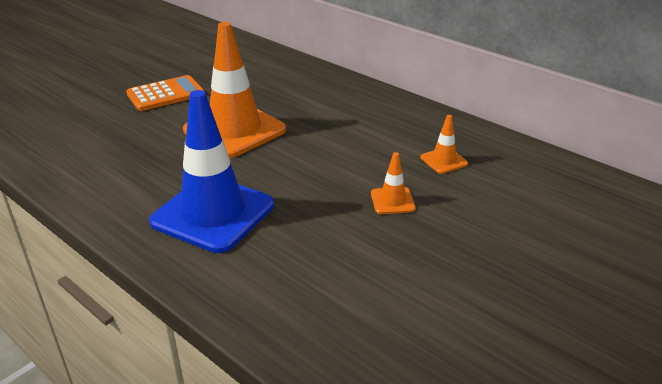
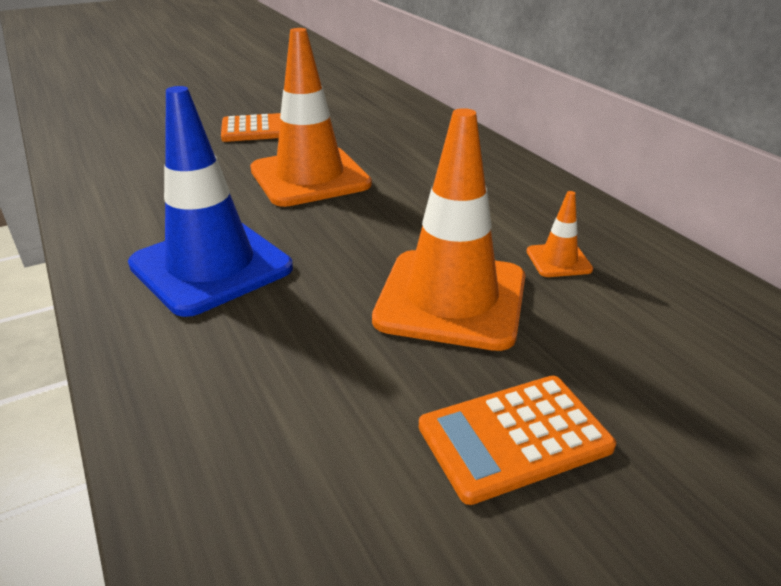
camera: 20 degrees right, 0 degrees up
(392, 201) = (451, 299): orange traffic cone -> orange traffic cone, size x2.33
(476, 274) = (514, 437): none -> orange calculator

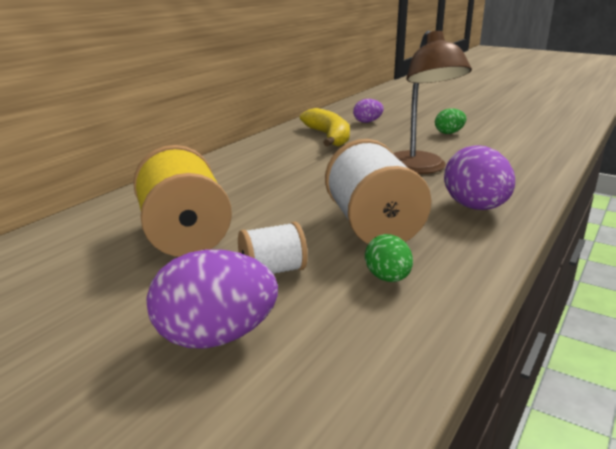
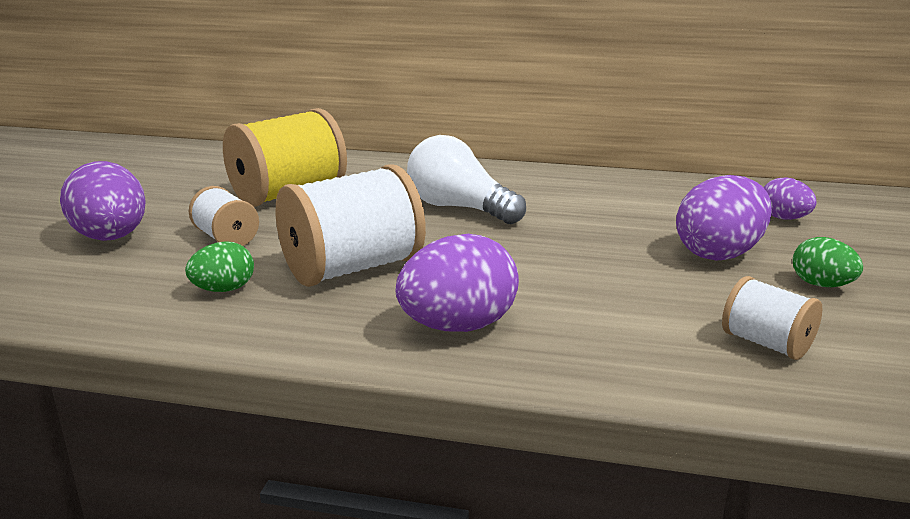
camera: 70 degrees right, 0 degrees up
(284, 181) = (459, 208): none -> white light bulb
(329, 137) = (663, 205): yellow banana -> none
(404, 140) = (719, 254): none -> purple egg
(420, 168) = (590, 277): brown lamp -> none
(506, 153) = (766, 344): none -> white spool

==========

# TRY IT
Repeat only the tail of the entries, exactly: the line containing "(404, 140) = (719, 254): none -> purple egg" and every line after it, to the end.

# ANSWER TO THIS TASK
(404, 140) = (719, 254): none -> purple egg
(420, 168) = (590, 277): brown lamp -> none
(506, 153) = (766, 344): none -> white spool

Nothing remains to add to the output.